[Work instructions]:
Return each line from the entries below that contains the string "pixels", copying every such line in full.
■ ■ ■ ■ ■ ■ ■
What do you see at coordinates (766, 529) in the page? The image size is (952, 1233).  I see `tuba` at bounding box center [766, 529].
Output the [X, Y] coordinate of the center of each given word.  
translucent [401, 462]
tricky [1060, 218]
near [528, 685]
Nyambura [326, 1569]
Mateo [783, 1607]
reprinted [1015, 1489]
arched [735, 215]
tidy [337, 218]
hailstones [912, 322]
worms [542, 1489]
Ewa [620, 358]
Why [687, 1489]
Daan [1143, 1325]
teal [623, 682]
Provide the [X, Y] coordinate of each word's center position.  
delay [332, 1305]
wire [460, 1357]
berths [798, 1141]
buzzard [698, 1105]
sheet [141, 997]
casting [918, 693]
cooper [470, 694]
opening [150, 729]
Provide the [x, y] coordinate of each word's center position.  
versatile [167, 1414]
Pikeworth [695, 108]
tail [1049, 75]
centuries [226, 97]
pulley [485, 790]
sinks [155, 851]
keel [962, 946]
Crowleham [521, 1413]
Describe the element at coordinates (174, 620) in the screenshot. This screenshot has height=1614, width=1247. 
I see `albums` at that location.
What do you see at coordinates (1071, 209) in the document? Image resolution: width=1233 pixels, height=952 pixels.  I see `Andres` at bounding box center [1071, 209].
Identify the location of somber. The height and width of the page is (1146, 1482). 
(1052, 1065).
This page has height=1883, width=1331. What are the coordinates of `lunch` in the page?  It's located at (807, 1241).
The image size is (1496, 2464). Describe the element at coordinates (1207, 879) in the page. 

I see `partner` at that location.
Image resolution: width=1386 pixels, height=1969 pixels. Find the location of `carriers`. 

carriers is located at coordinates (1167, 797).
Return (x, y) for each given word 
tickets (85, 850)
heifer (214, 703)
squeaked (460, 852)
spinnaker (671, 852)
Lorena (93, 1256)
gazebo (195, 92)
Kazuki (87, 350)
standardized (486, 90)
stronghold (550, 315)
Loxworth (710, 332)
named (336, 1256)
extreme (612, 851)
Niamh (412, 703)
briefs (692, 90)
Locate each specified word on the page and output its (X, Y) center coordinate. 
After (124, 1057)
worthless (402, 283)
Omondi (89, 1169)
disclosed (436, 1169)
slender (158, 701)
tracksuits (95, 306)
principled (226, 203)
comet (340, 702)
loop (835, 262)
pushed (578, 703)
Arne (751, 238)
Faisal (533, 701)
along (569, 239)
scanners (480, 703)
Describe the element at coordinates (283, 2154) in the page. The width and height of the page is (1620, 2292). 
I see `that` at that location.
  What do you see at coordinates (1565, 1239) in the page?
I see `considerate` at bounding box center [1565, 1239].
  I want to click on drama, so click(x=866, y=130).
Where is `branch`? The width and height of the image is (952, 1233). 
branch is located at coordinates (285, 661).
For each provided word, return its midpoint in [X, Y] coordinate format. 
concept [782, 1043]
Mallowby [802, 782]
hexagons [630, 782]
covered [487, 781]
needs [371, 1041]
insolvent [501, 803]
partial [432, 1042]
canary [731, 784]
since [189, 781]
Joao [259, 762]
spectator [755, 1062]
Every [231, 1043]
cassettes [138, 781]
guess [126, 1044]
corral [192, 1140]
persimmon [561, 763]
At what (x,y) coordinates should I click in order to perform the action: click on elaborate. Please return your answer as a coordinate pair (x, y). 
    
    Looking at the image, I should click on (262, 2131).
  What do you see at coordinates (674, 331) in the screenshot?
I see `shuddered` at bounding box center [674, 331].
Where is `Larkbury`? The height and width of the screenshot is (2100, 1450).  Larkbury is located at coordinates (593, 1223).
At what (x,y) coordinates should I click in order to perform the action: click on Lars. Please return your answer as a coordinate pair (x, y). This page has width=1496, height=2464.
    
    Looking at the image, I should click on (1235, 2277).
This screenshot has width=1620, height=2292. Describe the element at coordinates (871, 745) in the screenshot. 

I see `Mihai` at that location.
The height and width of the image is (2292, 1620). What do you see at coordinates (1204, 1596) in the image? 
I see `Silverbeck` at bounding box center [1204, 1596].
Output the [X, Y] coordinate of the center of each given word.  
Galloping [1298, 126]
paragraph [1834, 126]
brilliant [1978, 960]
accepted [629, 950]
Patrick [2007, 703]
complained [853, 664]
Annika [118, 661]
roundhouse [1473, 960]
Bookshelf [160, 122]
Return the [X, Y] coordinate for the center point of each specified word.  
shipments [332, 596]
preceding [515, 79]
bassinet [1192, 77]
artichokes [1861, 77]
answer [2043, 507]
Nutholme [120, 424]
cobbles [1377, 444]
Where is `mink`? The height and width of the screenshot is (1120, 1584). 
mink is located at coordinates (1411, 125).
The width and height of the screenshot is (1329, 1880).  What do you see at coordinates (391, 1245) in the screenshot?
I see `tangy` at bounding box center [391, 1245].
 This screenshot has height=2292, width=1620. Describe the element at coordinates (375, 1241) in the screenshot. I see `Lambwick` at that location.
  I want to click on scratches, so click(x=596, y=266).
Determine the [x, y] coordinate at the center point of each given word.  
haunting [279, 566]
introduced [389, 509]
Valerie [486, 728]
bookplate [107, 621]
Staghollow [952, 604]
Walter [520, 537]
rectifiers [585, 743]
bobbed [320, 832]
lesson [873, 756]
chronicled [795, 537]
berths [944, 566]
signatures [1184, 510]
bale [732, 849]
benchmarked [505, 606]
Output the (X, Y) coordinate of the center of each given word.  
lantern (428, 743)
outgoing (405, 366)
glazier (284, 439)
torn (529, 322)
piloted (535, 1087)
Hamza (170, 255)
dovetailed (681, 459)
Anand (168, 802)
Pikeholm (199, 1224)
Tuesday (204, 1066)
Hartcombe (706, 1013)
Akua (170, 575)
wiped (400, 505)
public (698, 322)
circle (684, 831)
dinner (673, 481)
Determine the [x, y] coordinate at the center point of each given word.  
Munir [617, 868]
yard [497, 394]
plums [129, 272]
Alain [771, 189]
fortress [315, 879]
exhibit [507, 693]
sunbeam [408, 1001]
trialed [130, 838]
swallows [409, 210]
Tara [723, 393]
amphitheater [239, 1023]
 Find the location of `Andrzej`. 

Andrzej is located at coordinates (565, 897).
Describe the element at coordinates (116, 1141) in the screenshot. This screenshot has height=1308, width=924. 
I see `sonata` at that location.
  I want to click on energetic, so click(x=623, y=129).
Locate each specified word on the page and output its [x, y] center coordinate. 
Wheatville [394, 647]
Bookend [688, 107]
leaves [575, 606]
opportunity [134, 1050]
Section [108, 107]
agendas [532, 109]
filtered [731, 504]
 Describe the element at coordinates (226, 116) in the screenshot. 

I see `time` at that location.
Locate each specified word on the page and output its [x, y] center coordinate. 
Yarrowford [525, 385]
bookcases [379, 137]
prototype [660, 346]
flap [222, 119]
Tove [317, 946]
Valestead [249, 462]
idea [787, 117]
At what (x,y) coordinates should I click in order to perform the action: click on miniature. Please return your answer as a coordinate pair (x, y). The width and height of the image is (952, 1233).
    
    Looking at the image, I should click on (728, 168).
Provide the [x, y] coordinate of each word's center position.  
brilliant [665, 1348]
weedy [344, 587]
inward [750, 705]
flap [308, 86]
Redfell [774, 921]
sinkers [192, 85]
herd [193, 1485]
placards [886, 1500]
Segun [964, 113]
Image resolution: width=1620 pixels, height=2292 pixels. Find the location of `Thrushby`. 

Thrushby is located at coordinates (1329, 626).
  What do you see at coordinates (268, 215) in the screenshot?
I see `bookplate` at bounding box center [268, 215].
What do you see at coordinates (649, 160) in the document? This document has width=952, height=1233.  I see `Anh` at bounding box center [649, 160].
■ ■ ■ ■ ■ ■ ■
[Expected answer]:
What do you see at coordinates (1071, 209) in the document? Image resolution: width=1233 pixels, height=952 pixels.  I see `Andres` at bounding box center [1071, 209].
Image resolution: width=1386 pixels, height=1969 pixels. Find the location of `carriers`. 
Image resolution: width=1620 pixels, height=2292 pixels. Find the location of `Thrushby`. 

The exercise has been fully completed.